- [Supplied data]
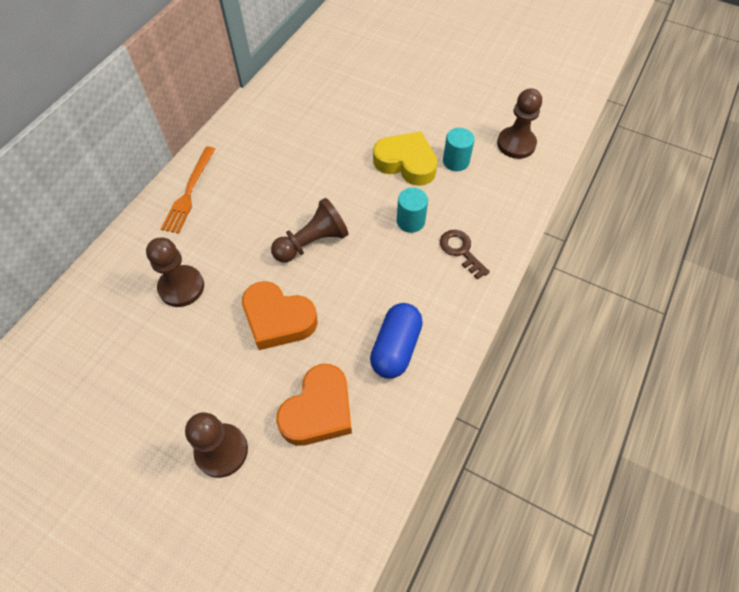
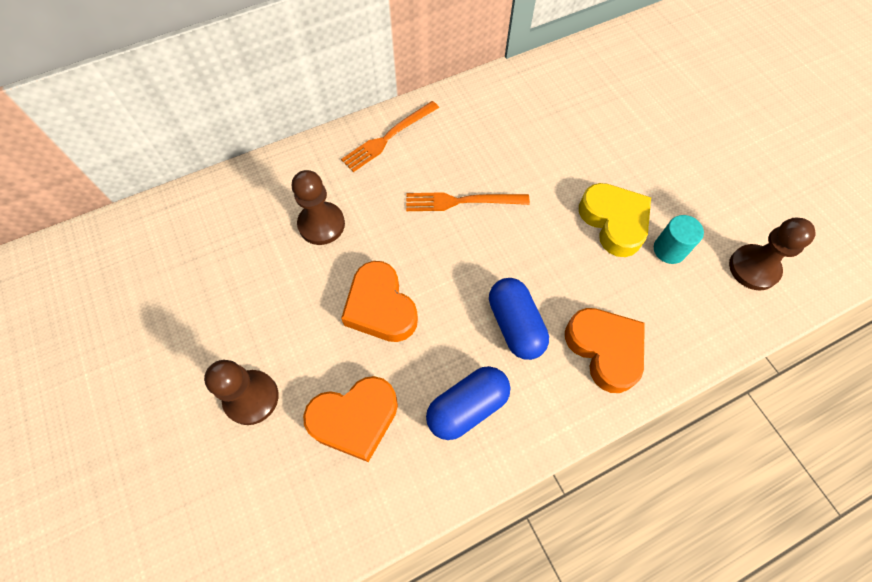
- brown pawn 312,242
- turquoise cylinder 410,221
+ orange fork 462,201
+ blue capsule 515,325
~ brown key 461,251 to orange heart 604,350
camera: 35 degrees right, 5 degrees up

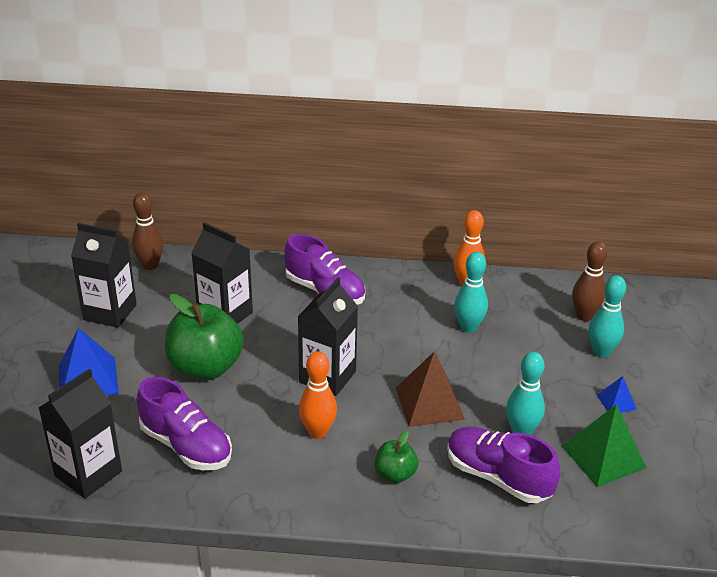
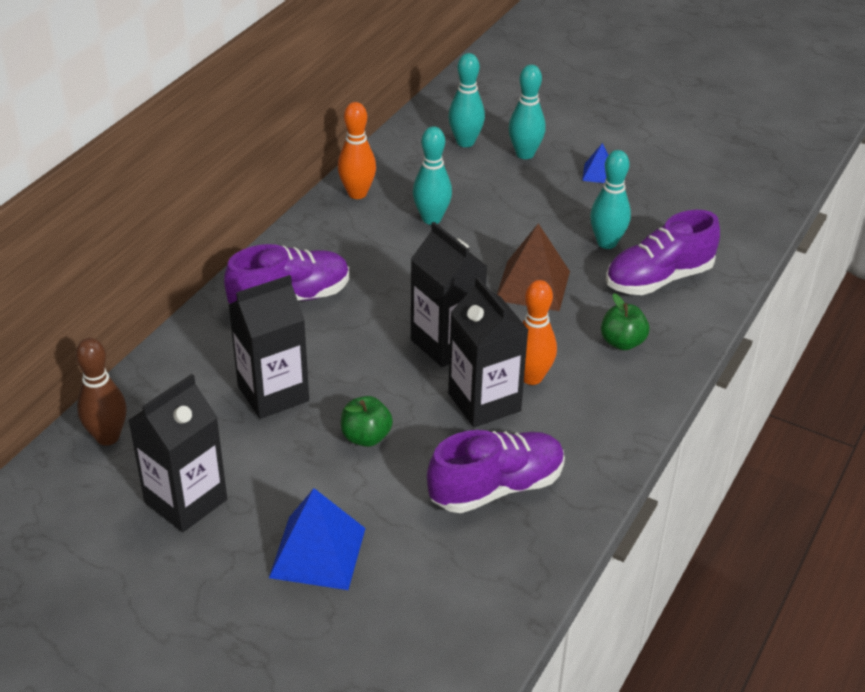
- green pyramid 603,457
~ black carton 88,473 to 484,402
~ brown bowling pin 584,316 to turquoise bowling pin 465,142
~ green apple 205,368 = 366,437 x0.50
camera: 65 degrees left, 5 degrees up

- [Task] Output only the lines running from the one containing "orange fork 462,201" to the end of the records, inclusive and exact; skip the pictures.

- [Worked solution]
+ orange fork 462,201
+ blue capsule 515,325
~ brown key 461,251 to orange heart 604,350
camera: 35 degrees right, 5 degrees up

- green pyramid 603,457
~ black carton 88,473 to 484,402
~ brown bowling pin 584,316 to turquoise bowling pin 465,142
~ green apple 205,368 = 366,437 x0.50
camera: 65 degrees left, 5 degrees up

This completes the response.